Work instruction: Scan the listing and copy each line where the word "purple" is present.

Extracted records:
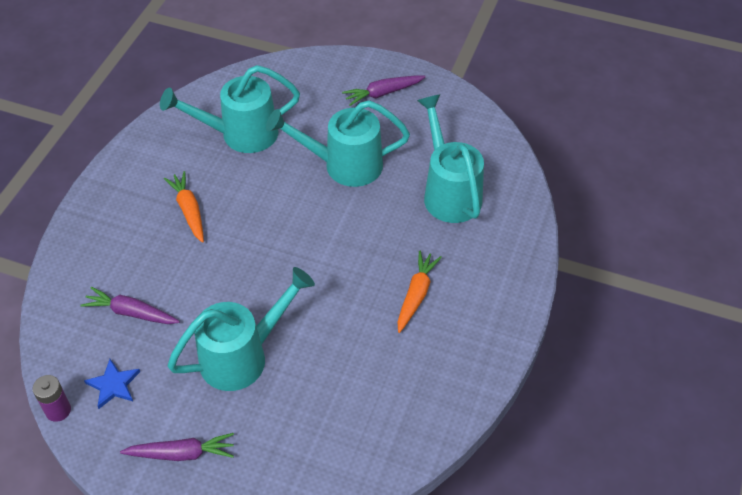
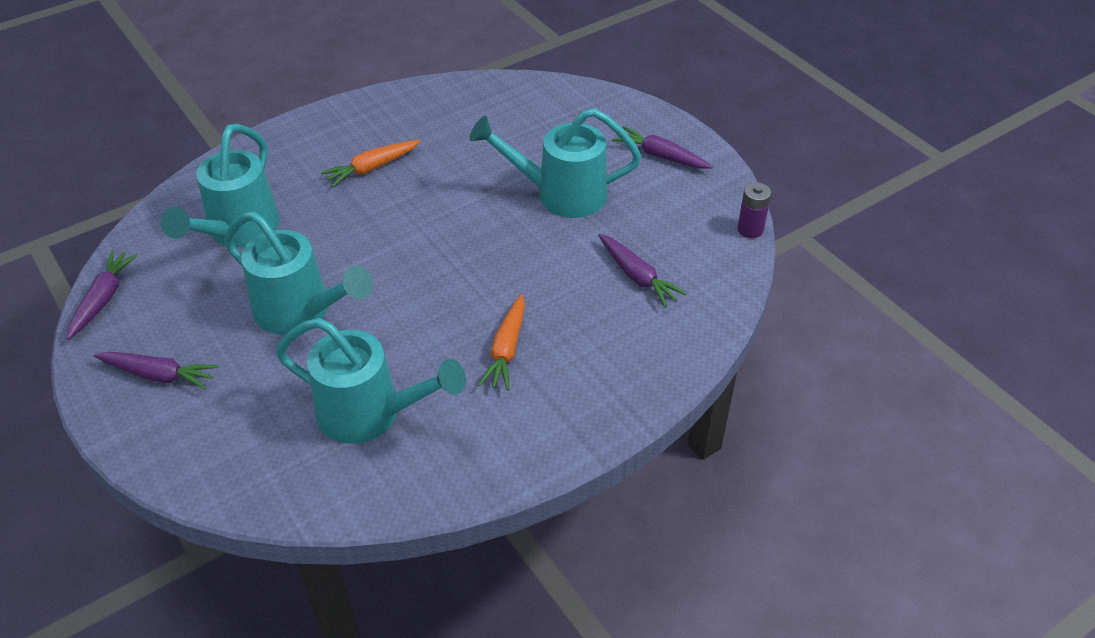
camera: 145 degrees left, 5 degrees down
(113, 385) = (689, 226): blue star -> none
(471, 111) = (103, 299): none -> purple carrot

---

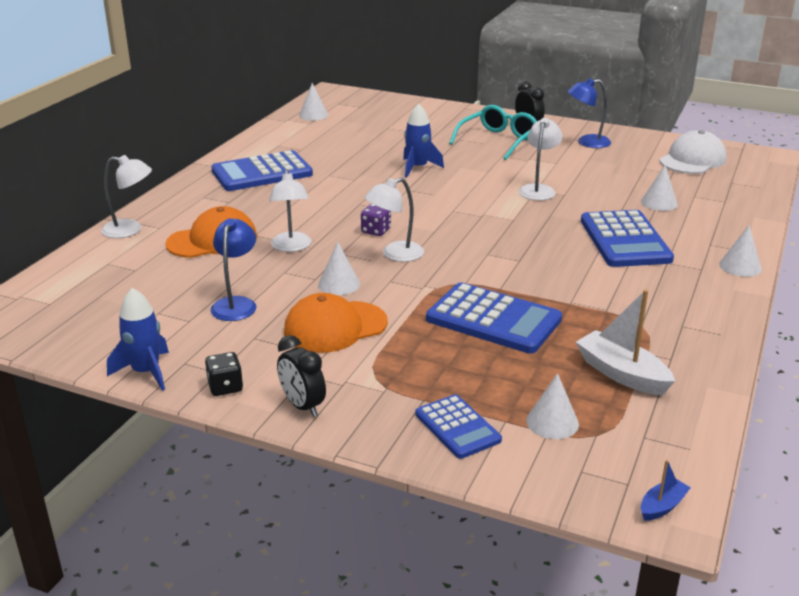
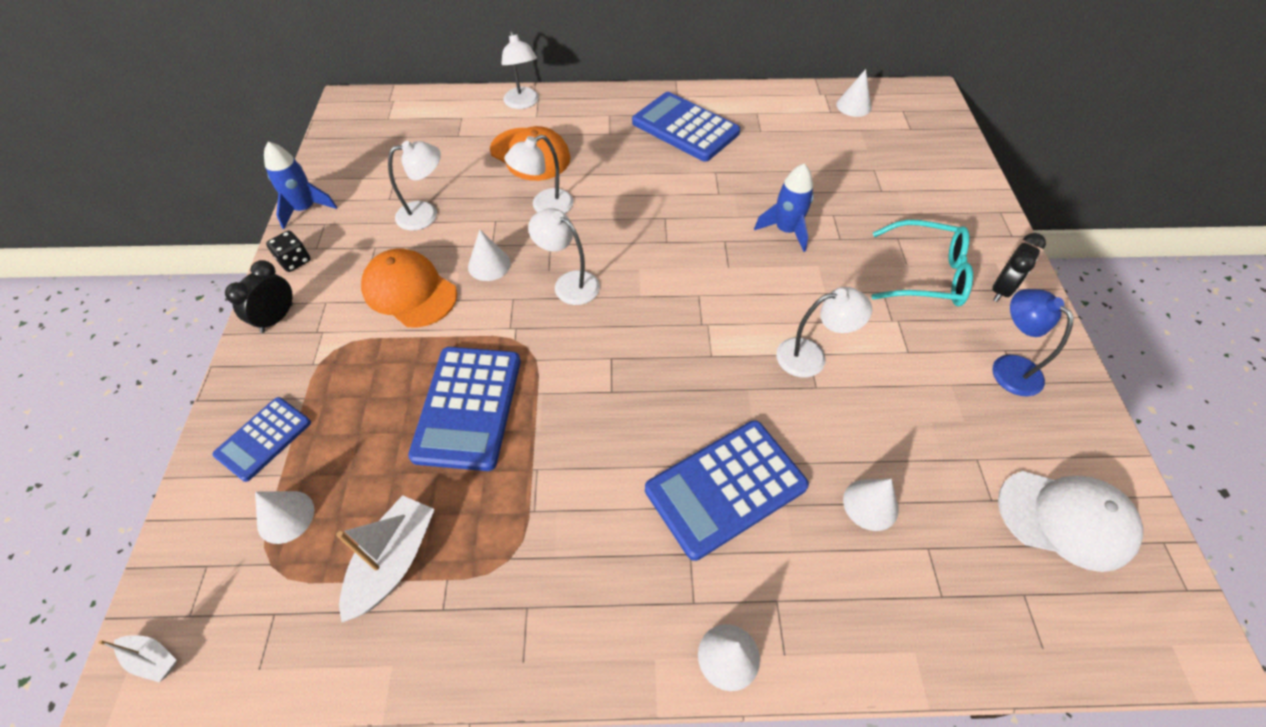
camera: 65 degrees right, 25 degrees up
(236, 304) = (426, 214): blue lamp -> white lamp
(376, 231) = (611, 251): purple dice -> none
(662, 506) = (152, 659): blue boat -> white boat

Task solution:
(471, 111) = (103, 299): none -> purple carrot
(376, 231) = (611, 251): purple dice -> none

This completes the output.